▸ **Your objective**: Omit the images. Reproduce each line of the records exactly as it appears.

────────────────

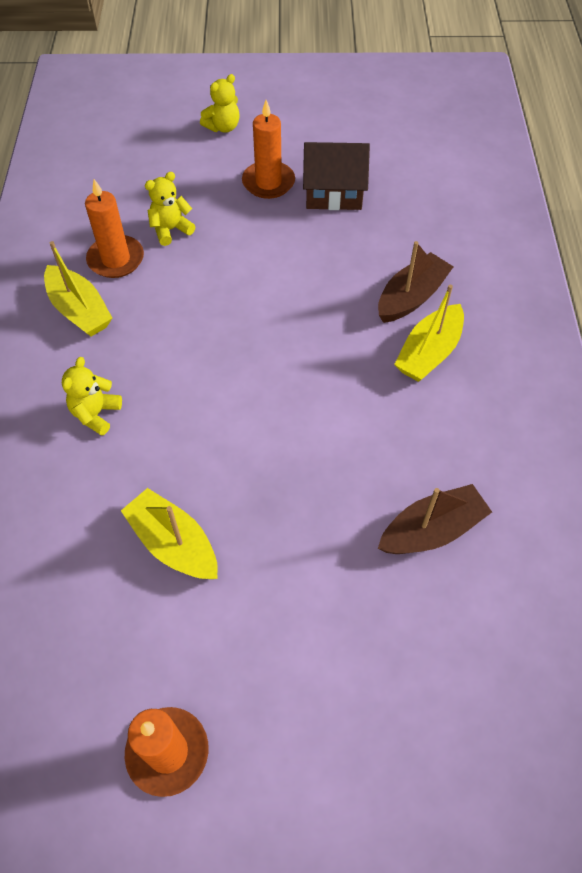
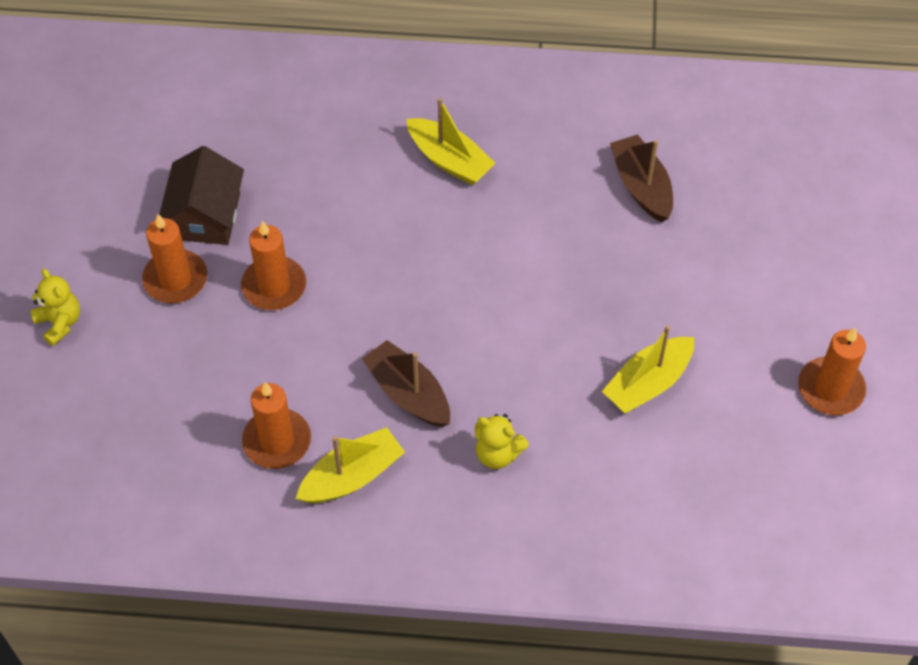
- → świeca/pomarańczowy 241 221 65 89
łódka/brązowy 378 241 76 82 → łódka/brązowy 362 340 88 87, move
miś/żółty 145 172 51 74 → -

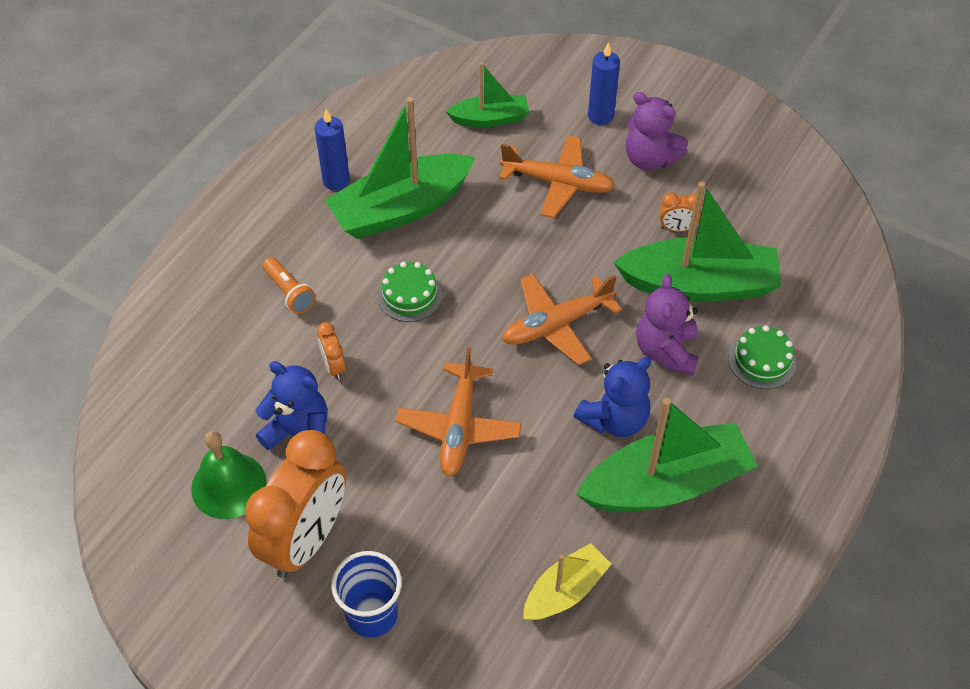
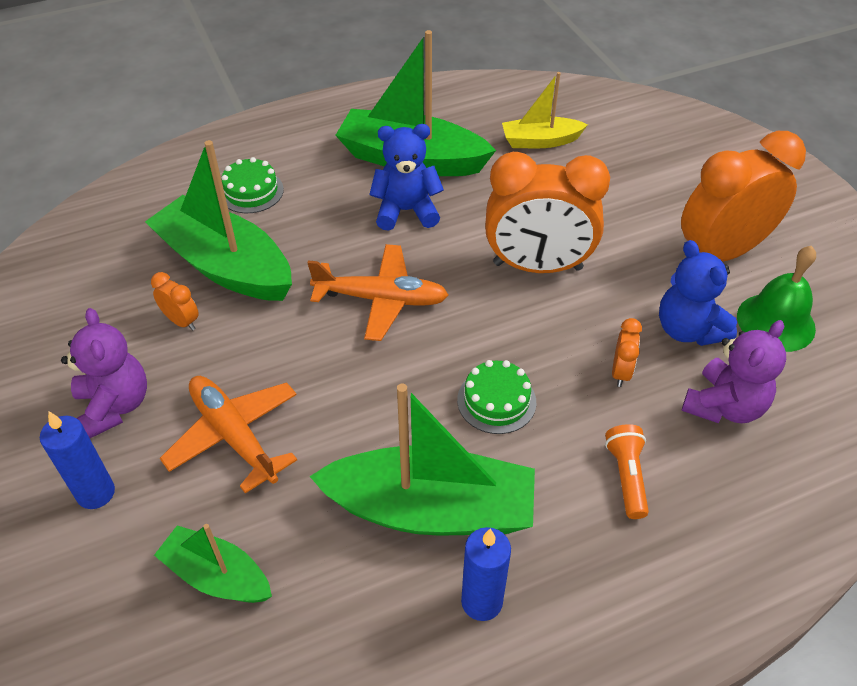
samolot/pomarańczowy 396 347 126 130 → budzik/pomarańczowy 485 152 125 121
miś/fioletowy 636 274 63 102 → miś/fioletowy 682 320 104 103, move
szklanka/niebieski 331 551 71 87 → -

────────────────

▸ **Response to this exercise**:
- → świeca/pomarańczowy 241 221 65 89
łódka/brązowy 378 241 76 82 → łódka/brązowy 362 340 88 87, move
miś/żółty 145 172 51 74 → -

samolot/pomarańczowy 396 347 126 130 → budzik/pomarańczowy 485 152 125 121
miś/fioletowy 636 274 63 102 → miś/fioletowy 682 320 104 103, move
szklanka/niebieski 331 551 71 87 → -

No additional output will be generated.